GIVEN EXERCISE: Update the data below by replacing "red ellipse" with "red oval" and keeping every other line as it is. Leave out the pictures in your answer.

## begin DATA LISTING

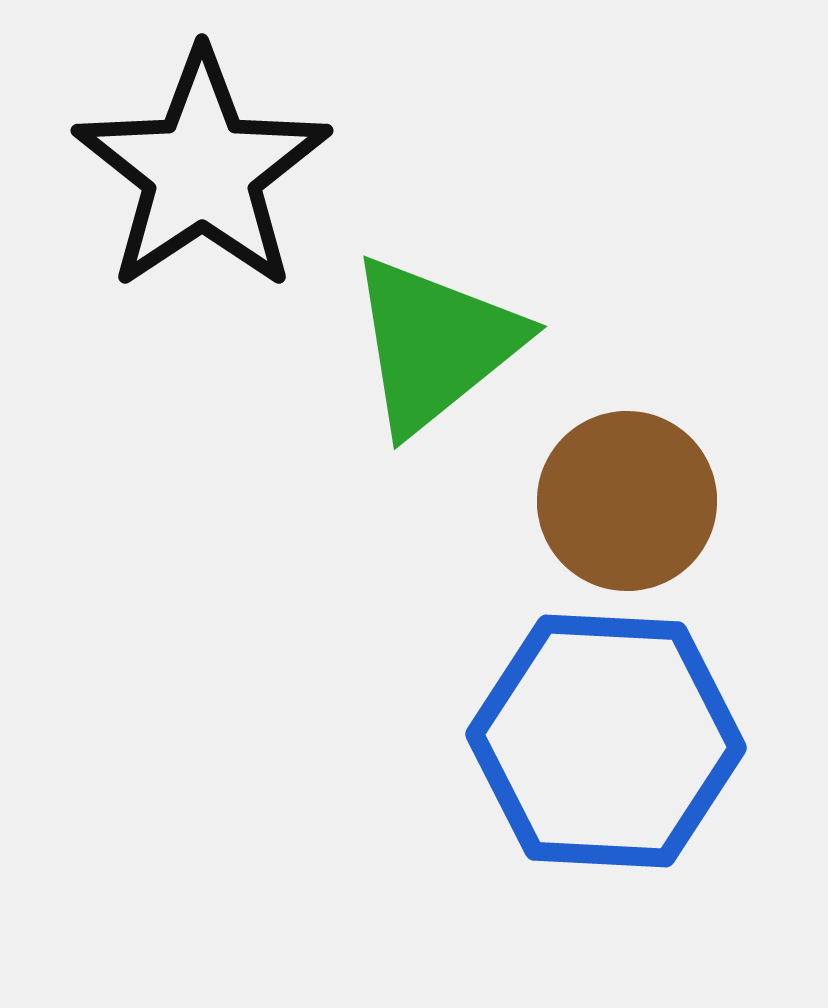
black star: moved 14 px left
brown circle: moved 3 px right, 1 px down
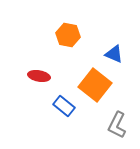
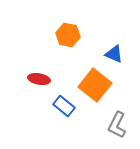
red ellipse: moved 3 px down
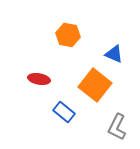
blue rectangle: moved 6 px down
gray L-shape: moved 2 px down
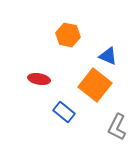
blue triangle: moved 6 px left, 2 px down
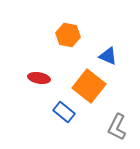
red ellipse: moved 1 px up
orange square: moved 6 px left, 1 px down
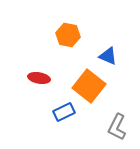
blue rectangle: rotated 65 degrees counterclockwise
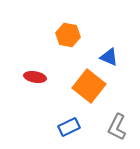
blue triangle: moved 1 px right, 1 px down
red ellipse: moved 4 px left, 1 px up
blue rectangle: moved 5 px right, 15 px down
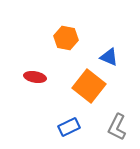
orange hexagon: moved 2 px left, 3 px down
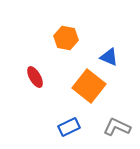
red ellipse: rotated 50 degrees clockwise
gray L-shape: rotated 88 degrees clockwise
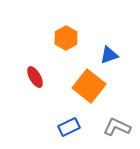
orange hexagon: rotated 20 degrees clockwise
blue triangle: moved 2 px up; rotated 42 degrees counterclockwise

## end DATA LISTING

CORRECT ANSWER:
black star: moved 14 px left
brown circle: moved 3 px right, 1 px down
red oval: moved 3 px down
blue rectangle: moved 6 px down
gray L-shape: moved 2 px down
blue triangle: moved 6 px left, 2 px down
red oval: moved 1 px up
orange square: moved 6 px left, 1 px down
blue rectangle: rotated 65 degrees counterclockwise
blue triangle: moved 1 px right, 1 px down
red oval: moved 4 px left, 1 px up
blue rectangle: moved 5 px right, 15 px down
orange hexagon: moved 2 px left, 3 px down
red oval: rotated 50 degrees clockwise
gray L-shape: rotated 88 degrees clockwise
orange hexagon: rotated 20 degrees clockwise
blue triangle: moved 2 px up; rotated 42 degrees counterclockwise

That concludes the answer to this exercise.